Data entries
^^^^^^^^

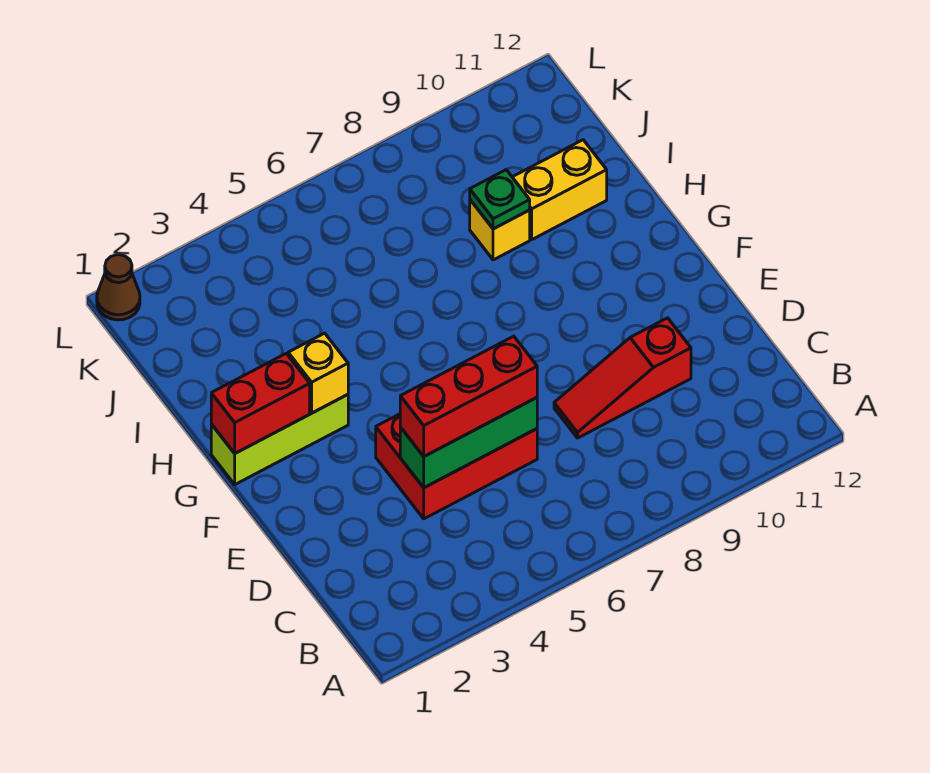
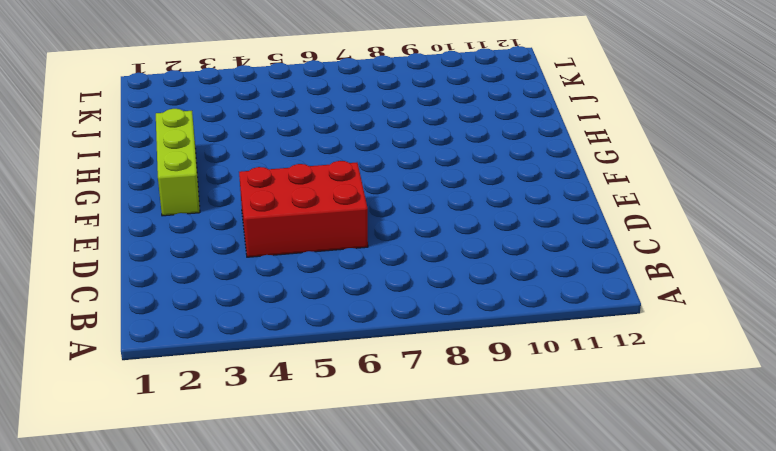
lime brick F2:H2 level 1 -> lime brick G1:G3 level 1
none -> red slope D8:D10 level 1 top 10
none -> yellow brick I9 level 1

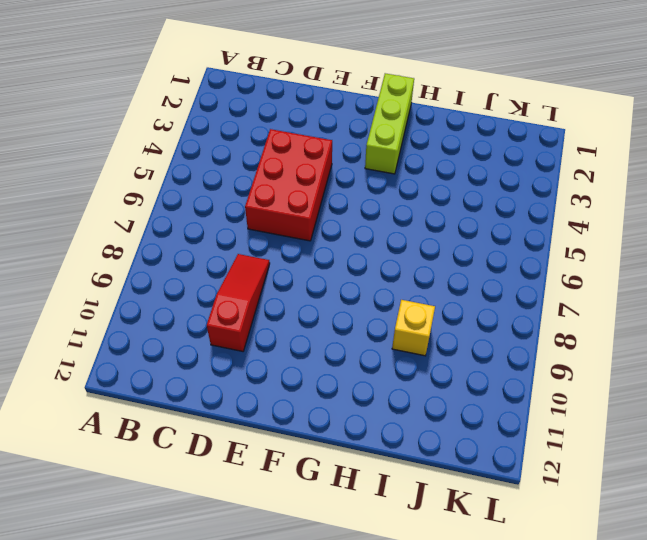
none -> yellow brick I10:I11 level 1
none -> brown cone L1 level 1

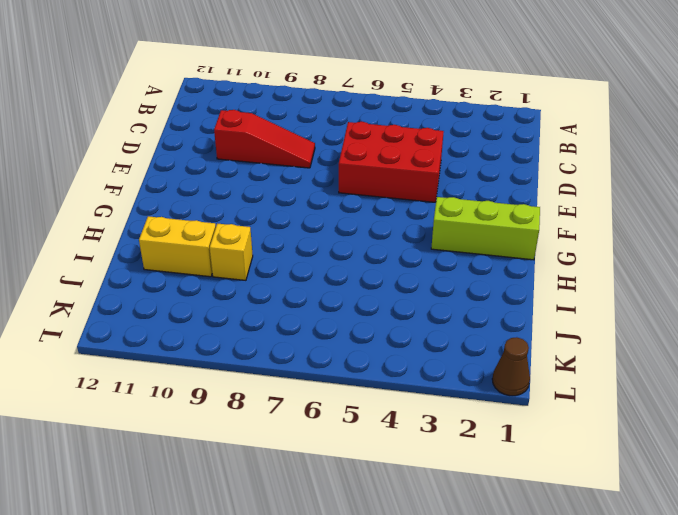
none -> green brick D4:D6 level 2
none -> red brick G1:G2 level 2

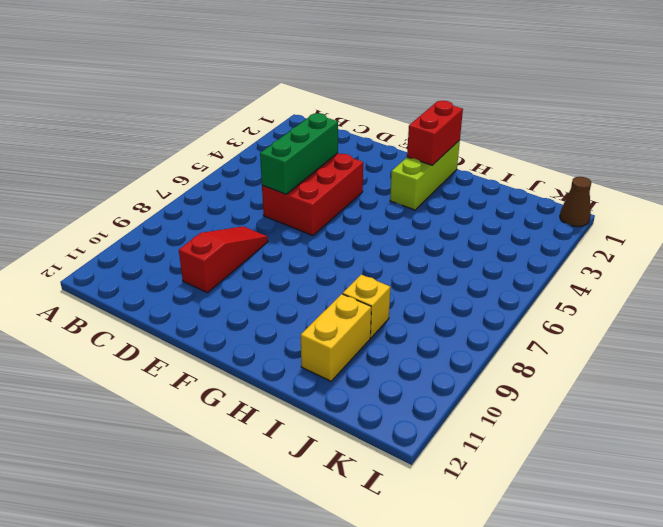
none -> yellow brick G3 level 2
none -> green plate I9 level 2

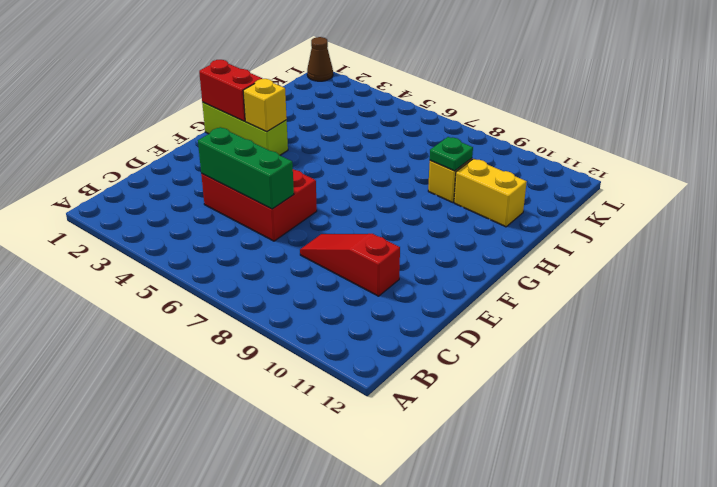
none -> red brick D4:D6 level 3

^^^^^^^^

* WHAT IS BEING ASKED
With the pictures dropped, give every entry above again exactly.

* EXPECTED ANSWER
lime brick F2:H2 level 1 -> lime brick G1:G3 level 1
none -> red slope D8:D10 level 1 top 10
none -> yellow brick I9 level 1

none -> yellow brick I10:I11 level 1
none -> brown cone L1 level 1

none -> green brick D4:D6 level 2
none -> red brick G1:G2 level 2

none -> yellow brick G3 level 2
none -> green plate I9 level 2

none -> red brick D4:D6 level 3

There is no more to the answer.